What you will do: With pictures excluded, retype exactly every line from the one containing "orange triangle: (601, 124)" to the end of the records below.

Items listed in a dataset:
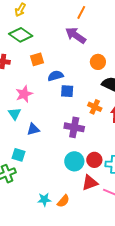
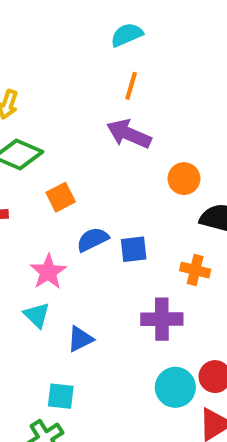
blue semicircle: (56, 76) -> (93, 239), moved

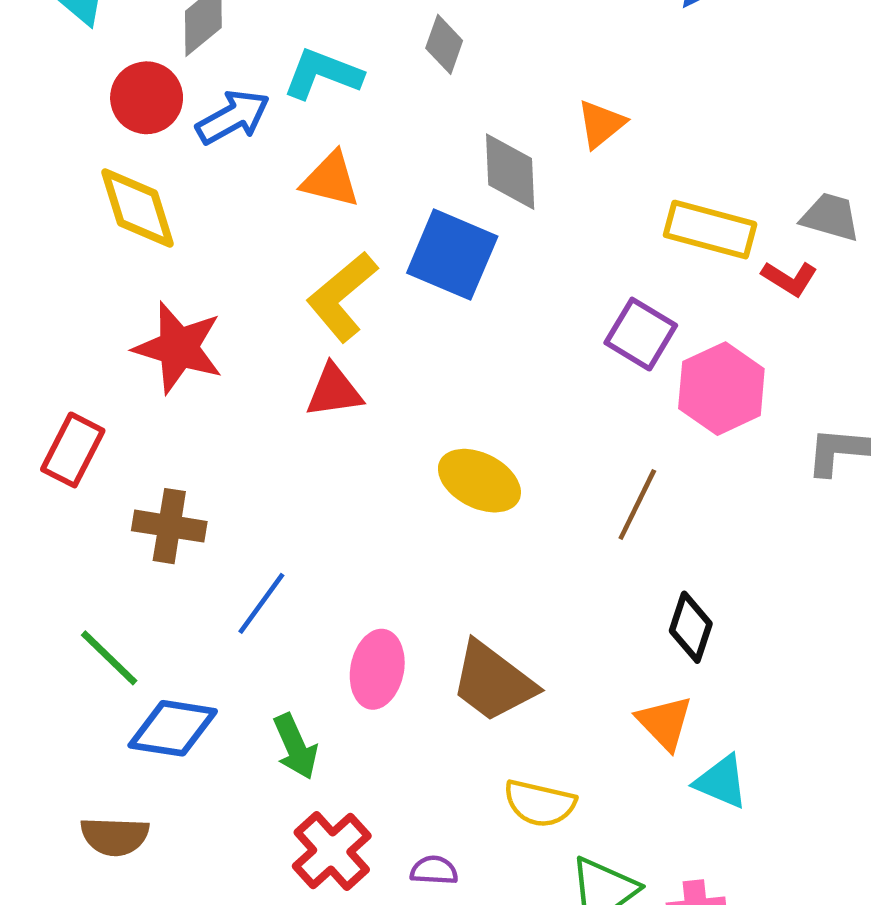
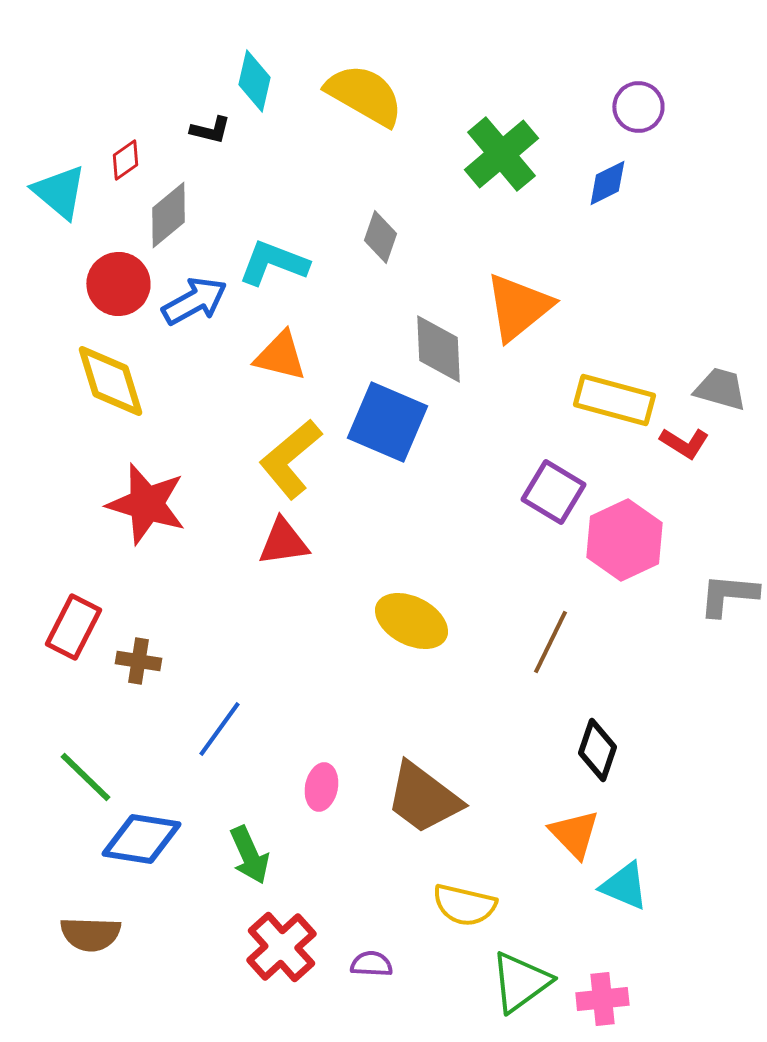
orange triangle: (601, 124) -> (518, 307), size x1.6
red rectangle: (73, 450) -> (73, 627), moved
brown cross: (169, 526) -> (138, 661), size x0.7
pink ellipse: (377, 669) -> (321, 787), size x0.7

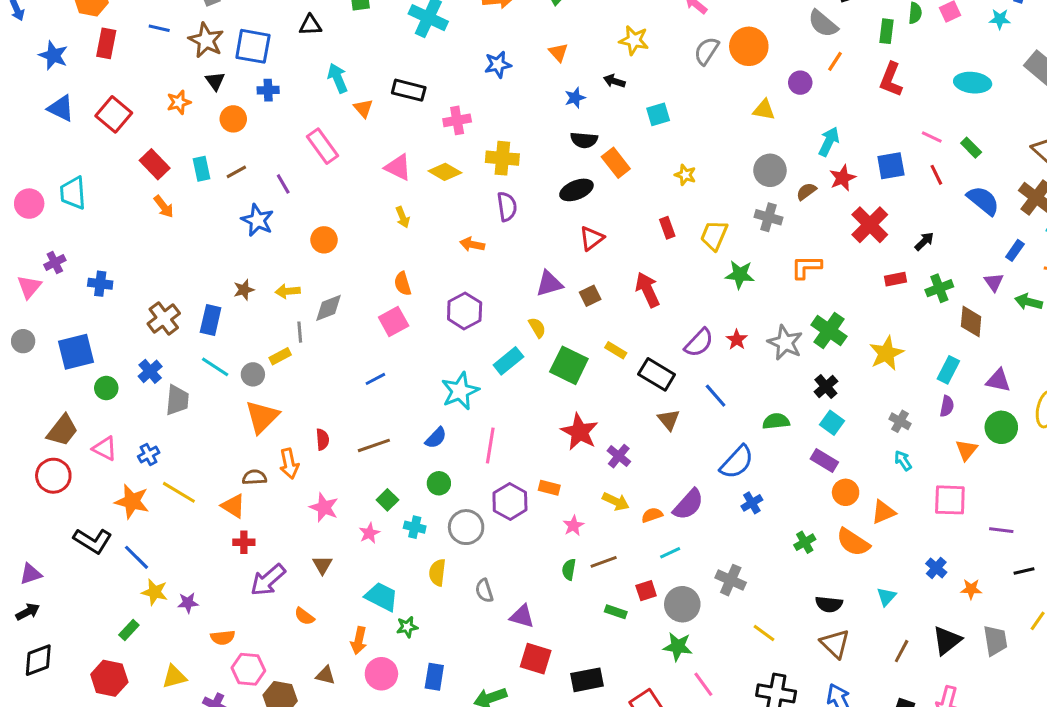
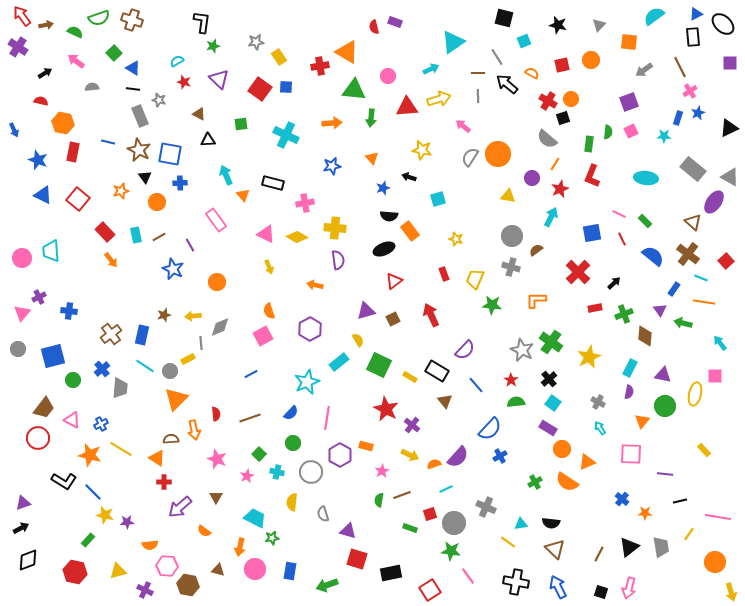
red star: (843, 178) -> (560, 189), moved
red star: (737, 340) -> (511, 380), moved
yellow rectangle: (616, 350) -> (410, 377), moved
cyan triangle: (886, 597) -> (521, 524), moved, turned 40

Task response:
orange triangle: (601, 124) -> (518, 307), size x1.6
red rectangle: (73, 450) -> (73, 627), moved
brown cross: (169, 526) -> (138, 661), size x0.7
pink ellipse: (377, 669) -> (321, 787), size x0.7

red star: (843, 178) -> (560, 189), moved
red star: (737, 340) -> (511, 380), moved
yellow rectangle: (616, 350) -> (410, 377), moved
cyan triangle: (886, 597) -> (521, 524), moved, turned 40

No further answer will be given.